▶ Data supplied:
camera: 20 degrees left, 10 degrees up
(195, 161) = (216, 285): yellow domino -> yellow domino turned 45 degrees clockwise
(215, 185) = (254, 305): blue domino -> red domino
==
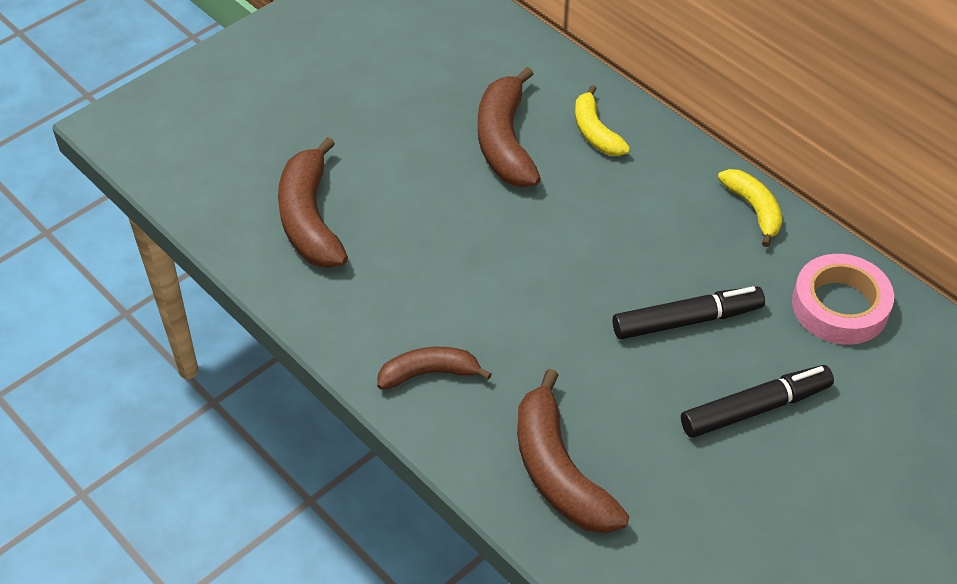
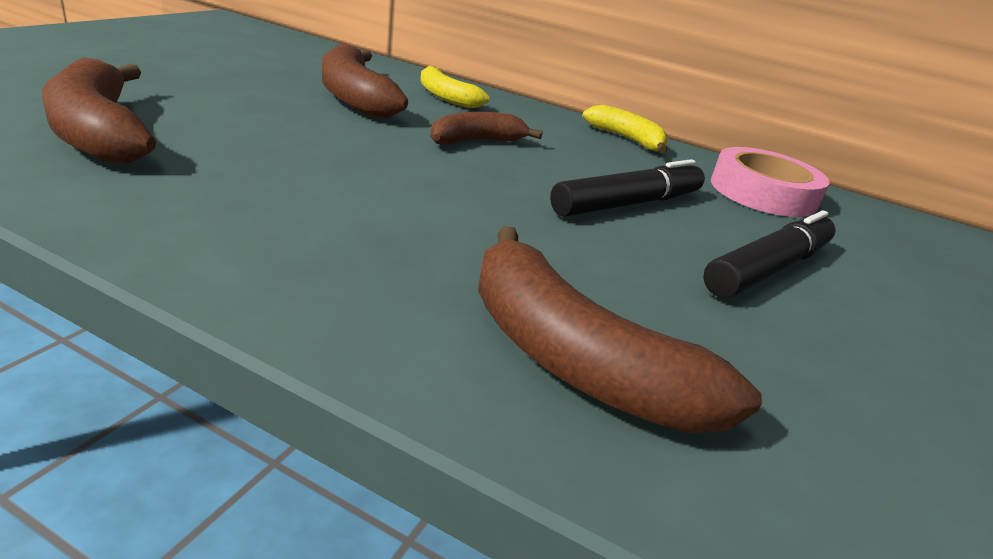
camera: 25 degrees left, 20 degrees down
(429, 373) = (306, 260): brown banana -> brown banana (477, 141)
---
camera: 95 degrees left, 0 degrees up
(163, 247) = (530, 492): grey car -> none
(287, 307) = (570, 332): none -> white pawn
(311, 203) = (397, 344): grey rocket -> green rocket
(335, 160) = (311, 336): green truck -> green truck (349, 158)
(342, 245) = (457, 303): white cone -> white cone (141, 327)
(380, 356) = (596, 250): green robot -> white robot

▶ Work task: The answer is the run of lines above from the line containing "camera: 20 degrees left, 10 degrees up" through the line containing "(215, 185) = (254, 305): blue", copied exactly and alone.

▶ Solution to this task:
camera: 20 degrees left, 10 degrees up
(195, 161) = (216, 285): yellow domino -> yellow domino turned 45 degrees clockwise
(215, 185) = (254, 305): blue domino -> red domino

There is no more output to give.